Report how many lines of the data contain the string "żółty". Add nothing.

Before-and-after object listings:
◇ ◇ ◇ ◇ ◇

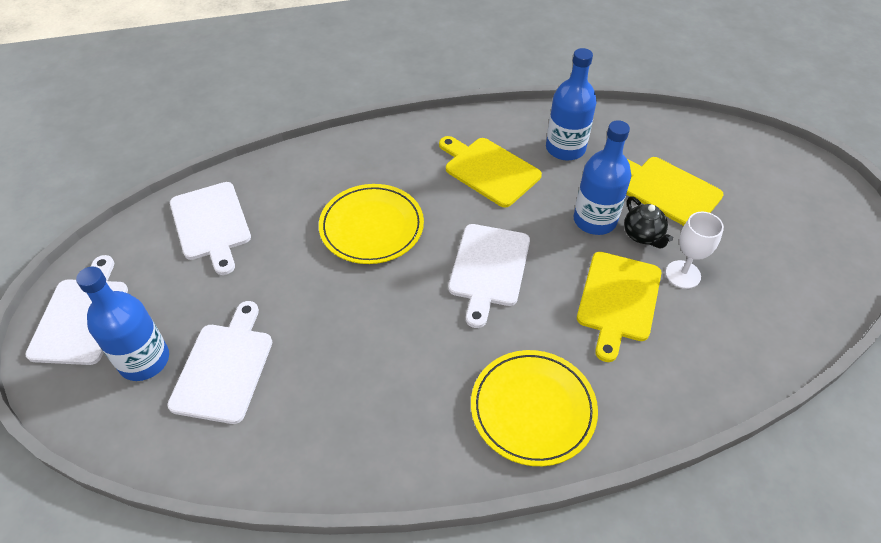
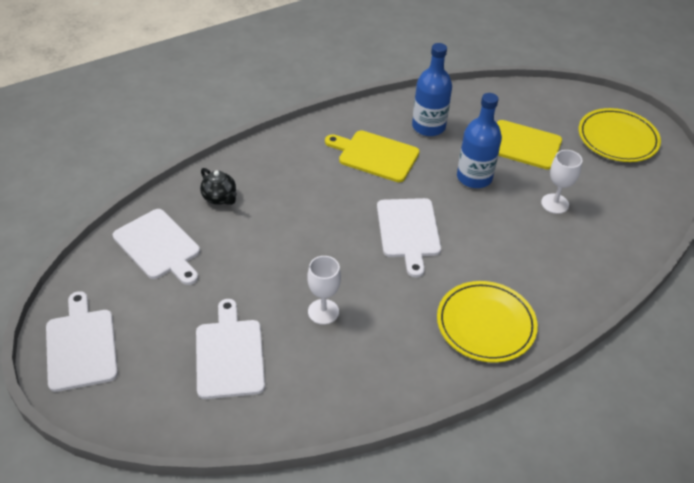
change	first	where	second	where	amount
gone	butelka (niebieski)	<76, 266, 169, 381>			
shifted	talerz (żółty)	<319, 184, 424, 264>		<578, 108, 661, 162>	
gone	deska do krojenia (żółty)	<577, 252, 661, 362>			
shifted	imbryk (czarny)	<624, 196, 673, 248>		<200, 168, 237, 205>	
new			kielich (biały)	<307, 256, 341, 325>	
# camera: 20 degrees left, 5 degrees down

◇ ◇ ◇ ◇ ◇

:: SOLVED EXERCISE ::
2